◆ **DIRECTIONS FOR THIS TASK**
All lines from the one containing "yellow semicircle: (262, 919)" to the end of the data below are to be returned exactly, both ends included, with nothing added.

◆ **Data entries**
[Start of Attachment]

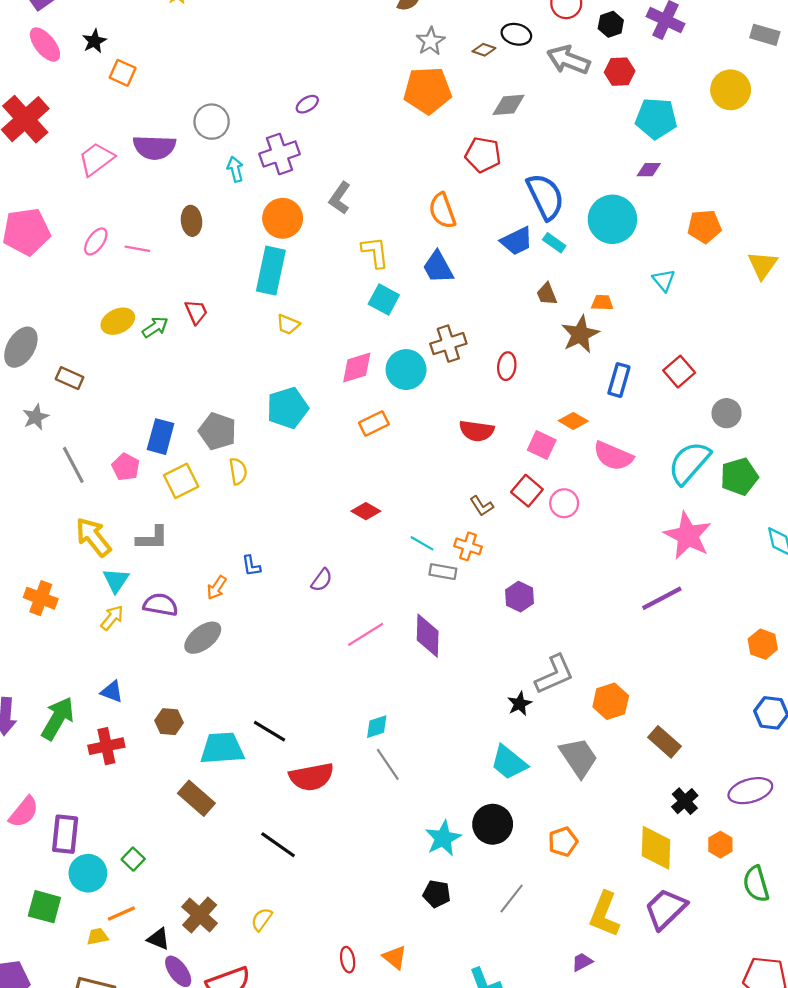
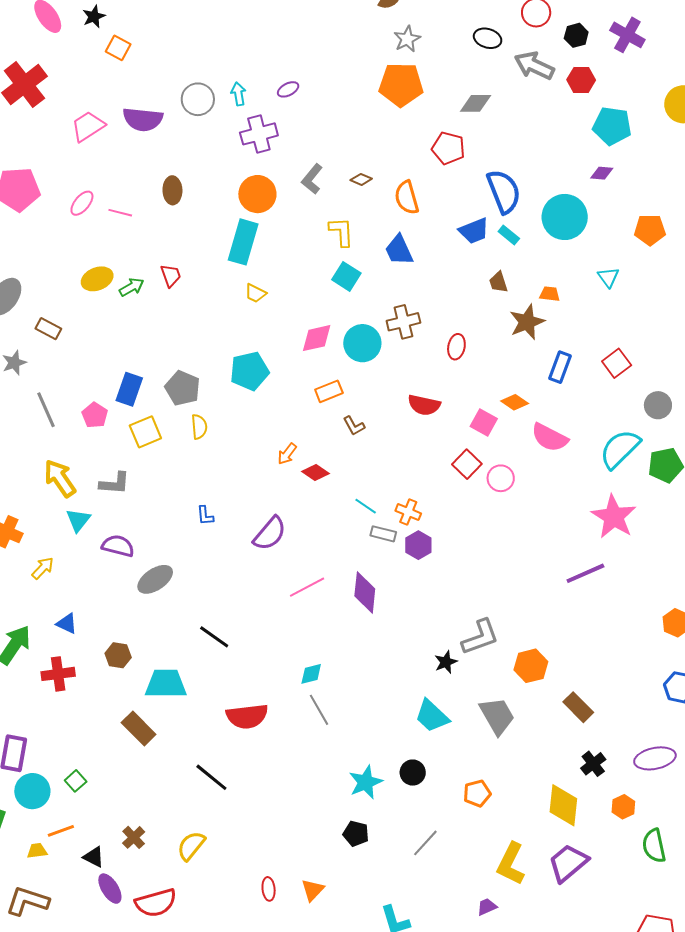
brown diamond: (484, 50) -> (361, 179), moved
cyan arrow: (235, 169) -> (238, 94), moved
brown L-shape: (482, 506) -> (354, 426), moved
purple semicircle: (322, 580) -> (270, 534), size x1.6
orange arrow: (217, 588) -> (287, 454), moved
purple hexagon: (519, 597) -> (418, 545), moved
yellow arrow: (112, 618) -> (43, 568), moved
black line: (270, 731) -> (214, 637), moved
black circle: (493, 824) -> (413, 773), size x0.7
brown cross: (200, 915) -> (134, 837), size x0.7
yellow semicircle: (262, 919) -> (191, 846), size x1.4
orange triangle: (395, 957) -> (313, 890), turned 30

[End of Attachment]

◆ **RESPONSE TO THE TASK**
yellow semicircle: (262, 919) -> (191, 846), size x1.4
orange triangle: (395, 957) -> (313, 890), turned 30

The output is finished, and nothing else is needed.